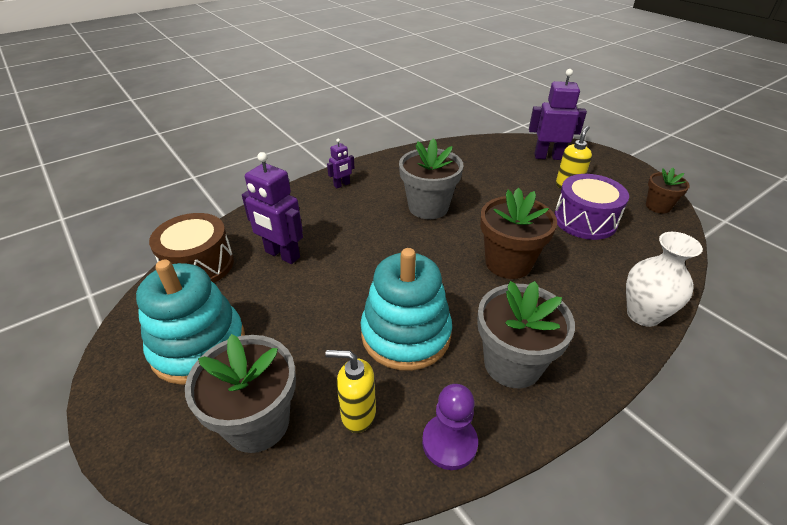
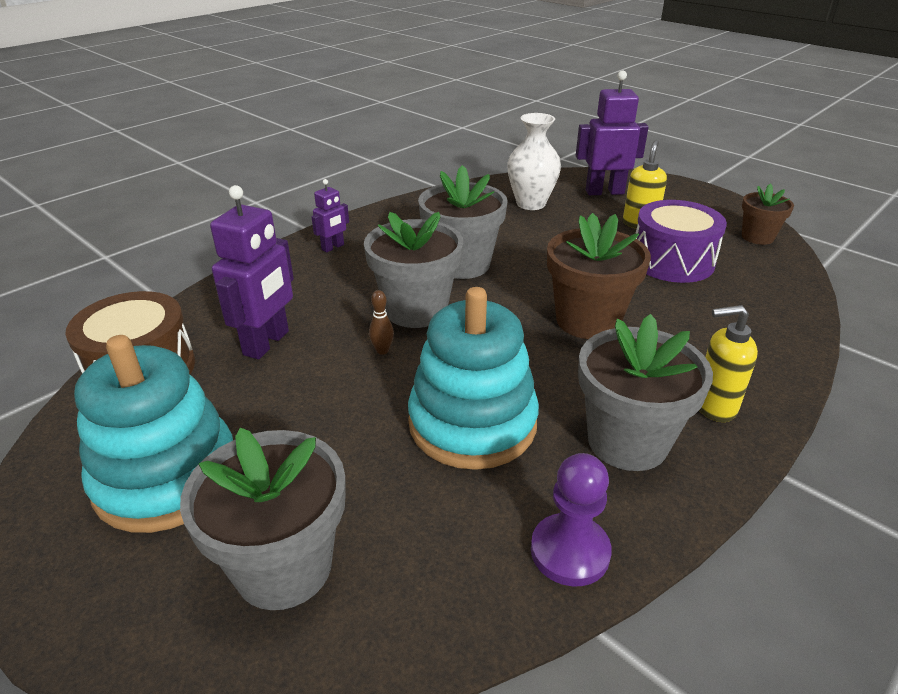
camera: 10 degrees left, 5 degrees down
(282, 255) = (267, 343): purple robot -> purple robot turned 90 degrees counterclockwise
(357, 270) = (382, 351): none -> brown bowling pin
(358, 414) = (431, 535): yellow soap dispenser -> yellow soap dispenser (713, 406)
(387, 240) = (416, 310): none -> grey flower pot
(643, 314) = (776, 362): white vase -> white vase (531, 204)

---+---

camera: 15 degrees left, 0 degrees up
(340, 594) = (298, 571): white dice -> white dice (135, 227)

---+---

* [What you are asked to do] Show every line above in which the word "camera" occurs.

* [Answer below]
camera: 10 degrees left, 5 degrees down
camera: 15 degrees left, 0 degrees up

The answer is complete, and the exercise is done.